What you should do —
Repeat only the stretch of lines below that runs from the line with "GPS pin TX: TX -> D2" through the line with "LED3 pin SIG: D7 -> D12", unaltered.

Available data —
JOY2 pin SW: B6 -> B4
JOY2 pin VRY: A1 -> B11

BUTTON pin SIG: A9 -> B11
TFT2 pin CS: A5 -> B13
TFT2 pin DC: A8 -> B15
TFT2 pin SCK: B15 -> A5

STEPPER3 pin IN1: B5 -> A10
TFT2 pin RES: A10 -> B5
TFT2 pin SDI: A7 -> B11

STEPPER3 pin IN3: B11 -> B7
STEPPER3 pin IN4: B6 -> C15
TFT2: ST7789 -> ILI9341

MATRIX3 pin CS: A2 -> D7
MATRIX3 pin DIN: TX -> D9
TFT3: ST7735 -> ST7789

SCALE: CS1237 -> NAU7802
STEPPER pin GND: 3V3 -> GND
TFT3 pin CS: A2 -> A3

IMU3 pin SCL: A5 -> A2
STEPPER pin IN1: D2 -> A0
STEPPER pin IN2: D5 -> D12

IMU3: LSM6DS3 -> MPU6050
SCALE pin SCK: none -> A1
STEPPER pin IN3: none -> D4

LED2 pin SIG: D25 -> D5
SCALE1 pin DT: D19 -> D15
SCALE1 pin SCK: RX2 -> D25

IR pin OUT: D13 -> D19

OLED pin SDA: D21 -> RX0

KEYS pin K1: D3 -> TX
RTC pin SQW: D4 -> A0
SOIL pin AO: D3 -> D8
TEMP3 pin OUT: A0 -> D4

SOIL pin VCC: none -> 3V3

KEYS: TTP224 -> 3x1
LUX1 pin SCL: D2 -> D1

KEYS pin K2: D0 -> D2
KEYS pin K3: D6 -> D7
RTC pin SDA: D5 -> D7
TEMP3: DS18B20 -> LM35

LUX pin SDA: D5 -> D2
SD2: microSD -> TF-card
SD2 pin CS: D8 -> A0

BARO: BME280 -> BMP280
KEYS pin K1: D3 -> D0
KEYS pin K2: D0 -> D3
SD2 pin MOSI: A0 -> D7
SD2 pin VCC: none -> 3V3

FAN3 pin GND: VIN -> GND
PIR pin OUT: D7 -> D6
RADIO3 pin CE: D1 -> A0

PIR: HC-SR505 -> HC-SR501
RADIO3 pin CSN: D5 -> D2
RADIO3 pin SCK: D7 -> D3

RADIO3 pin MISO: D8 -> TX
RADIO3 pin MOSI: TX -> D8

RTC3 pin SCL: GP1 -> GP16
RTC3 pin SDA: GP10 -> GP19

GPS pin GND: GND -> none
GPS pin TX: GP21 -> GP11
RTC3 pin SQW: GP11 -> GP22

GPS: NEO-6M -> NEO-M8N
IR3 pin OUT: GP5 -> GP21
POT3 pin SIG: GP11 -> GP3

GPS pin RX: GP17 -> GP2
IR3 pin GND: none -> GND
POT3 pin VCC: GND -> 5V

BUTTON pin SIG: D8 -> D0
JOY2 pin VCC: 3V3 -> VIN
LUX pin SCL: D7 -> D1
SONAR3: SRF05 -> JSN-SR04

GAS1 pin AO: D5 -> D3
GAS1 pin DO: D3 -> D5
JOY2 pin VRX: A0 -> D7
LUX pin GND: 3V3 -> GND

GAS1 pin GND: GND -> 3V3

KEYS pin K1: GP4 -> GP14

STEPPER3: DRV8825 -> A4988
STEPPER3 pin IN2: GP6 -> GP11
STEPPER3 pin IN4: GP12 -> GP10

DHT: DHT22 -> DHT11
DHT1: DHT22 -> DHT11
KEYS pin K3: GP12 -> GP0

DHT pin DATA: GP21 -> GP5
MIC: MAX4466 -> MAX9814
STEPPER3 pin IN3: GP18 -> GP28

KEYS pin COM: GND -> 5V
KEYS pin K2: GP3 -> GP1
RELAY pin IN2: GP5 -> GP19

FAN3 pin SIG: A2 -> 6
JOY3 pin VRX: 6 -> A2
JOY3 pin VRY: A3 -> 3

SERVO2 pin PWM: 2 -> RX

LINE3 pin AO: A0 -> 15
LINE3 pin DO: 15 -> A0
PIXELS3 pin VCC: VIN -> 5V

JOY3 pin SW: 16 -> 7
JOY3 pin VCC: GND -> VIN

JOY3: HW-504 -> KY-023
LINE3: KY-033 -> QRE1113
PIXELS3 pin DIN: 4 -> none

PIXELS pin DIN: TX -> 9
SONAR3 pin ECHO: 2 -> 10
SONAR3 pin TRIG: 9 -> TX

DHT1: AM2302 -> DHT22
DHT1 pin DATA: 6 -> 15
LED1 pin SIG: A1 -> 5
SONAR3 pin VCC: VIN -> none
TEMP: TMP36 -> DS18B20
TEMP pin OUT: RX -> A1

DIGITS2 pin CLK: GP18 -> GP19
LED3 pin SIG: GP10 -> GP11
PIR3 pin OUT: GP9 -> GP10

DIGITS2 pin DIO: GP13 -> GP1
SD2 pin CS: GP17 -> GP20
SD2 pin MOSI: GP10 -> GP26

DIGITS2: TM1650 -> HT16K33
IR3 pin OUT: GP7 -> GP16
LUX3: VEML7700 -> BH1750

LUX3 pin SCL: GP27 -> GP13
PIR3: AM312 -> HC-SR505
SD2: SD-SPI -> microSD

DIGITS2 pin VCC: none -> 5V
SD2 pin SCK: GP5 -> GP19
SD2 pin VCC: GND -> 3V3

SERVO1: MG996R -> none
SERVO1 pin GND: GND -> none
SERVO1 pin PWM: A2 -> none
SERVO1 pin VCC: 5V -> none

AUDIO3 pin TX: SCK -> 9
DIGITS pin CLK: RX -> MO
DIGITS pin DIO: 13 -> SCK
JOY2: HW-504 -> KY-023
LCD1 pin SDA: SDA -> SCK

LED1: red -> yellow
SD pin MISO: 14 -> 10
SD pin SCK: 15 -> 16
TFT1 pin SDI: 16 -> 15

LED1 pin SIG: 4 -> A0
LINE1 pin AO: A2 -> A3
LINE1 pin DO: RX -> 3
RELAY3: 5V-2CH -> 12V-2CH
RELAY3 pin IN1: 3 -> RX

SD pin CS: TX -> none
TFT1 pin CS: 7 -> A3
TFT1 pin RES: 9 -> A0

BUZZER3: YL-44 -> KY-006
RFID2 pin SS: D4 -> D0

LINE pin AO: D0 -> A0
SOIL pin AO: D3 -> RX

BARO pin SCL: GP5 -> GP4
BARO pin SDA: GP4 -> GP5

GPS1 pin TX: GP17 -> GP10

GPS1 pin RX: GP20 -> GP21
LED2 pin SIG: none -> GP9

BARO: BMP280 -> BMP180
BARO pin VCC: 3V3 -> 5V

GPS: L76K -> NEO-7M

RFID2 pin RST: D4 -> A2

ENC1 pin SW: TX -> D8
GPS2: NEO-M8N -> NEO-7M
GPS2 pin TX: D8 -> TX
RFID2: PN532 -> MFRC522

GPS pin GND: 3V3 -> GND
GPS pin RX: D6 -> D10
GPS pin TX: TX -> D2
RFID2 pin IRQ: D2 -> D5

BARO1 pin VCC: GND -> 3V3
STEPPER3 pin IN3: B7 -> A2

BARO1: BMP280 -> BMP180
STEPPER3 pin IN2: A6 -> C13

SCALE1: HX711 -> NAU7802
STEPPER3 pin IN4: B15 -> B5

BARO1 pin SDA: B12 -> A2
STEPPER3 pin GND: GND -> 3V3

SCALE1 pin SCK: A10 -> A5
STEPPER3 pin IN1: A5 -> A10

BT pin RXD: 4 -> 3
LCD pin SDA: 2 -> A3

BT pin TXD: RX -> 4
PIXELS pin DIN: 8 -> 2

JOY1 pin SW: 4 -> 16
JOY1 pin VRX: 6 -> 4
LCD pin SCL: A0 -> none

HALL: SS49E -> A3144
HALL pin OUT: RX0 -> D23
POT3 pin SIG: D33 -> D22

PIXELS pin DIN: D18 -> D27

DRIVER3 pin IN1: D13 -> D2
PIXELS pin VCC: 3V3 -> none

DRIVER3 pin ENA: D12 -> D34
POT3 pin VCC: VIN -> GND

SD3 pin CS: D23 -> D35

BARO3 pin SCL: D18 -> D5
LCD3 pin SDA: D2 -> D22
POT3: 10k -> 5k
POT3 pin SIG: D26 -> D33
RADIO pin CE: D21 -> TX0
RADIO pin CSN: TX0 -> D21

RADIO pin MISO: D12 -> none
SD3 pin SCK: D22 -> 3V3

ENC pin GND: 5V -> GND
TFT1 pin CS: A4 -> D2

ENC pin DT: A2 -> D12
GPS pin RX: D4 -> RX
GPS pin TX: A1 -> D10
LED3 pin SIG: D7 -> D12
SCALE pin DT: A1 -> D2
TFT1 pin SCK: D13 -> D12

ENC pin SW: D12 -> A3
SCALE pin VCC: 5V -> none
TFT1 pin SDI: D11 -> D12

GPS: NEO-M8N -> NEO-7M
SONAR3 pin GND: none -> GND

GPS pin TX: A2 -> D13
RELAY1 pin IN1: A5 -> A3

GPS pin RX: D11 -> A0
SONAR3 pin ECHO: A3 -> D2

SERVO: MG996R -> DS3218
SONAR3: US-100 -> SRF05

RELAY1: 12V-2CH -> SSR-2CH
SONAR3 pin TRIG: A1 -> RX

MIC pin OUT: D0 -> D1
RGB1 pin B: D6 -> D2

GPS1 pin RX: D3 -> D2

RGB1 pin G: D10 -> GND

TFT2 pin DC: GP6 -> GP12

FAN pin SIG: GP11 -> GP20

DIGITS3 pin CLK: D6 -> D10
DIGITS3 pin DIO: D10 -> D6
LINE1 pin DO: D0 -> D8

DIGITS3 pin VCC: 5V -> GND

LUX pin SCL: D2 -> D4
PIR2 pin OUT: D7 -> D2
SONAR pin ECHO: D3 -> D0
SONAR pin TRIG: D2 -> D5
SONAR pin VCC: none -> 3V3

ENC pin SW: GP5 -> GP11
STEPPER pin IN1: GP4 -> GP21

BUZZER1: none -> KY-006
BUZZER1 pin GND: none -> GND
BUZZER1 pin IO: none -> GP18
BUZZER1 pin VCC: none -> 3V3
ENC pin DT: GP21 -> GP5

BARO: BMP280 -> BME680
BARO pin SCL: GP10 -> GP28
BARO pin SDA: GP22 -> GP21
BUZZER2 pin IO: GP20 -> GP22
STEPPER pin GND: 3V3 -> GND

Result for this task —
GPS pin TX: TX -> D2
RFID2 pin IRQ: D2 -> D5

BARO1 pin VCC: GND -> 3V3
STEPPER3 pin IN3: B7 -> A2

BARO1: BMP280 -> BMP180
STEPPER3 pin IN2: A6 -> C13

SCALE1: HX711 -> NAU7802
STEPPER3 pin IN4: B15 -> B5

BARO1 pin SDA: B12 -> A2
STEPPER3 pin GND: GND -> 3V3

SCALE1 pin SCK: A10 -> A5
STEPPER3 pin IN1: A5 -> A10

BT pin RXD: 4 -> 3
LCD pin SDA: 2 -> A3

BT pin TXD: RX -> 4
PIXELS pin DIN: 8 -> 2

JOY1 pin SW: 4 -> 16
JOY1 pin VRX: 6 -> 4
LCD pin SCL: A0 -> none

HALL: SS49E -> A3144
HALL pin OUT: RX0 -> D23
POT3 pin SIG: D33 -> D22

PIXELS pin DIN: D18 -> D27

DRIVER3 pin IN1: D13 -> D2
PIXELS pin VCC: 3V3 -> none

DRIVER3 pin ENA: D12 -> D34
POT3 pin VCC: VIN -> GND

SD3 pin CS: D23 -> D35

BARO3 pin SCL: D18 -> D5
LCD3 pin SDA: D2 -> D22
POT3: 10k -> 5k
POT3 pin SIG: D26 -> D33
RADIO pin CE: D21 -> TX0
RADIO pin CSN: TX0 -> D21

RADIO pin MISO: D12 -> none
SD3 pin SCK: D22 -> 3V3

ENC pin GND: 5V -> GND
TFT1 pin CS: A4 -> D2

ENC pin DT: A2 -> D12
GPS pin RX: D4 -> RX
GPS pin TX: A1 -> D10
LED3 pin SIG: D7 -> D12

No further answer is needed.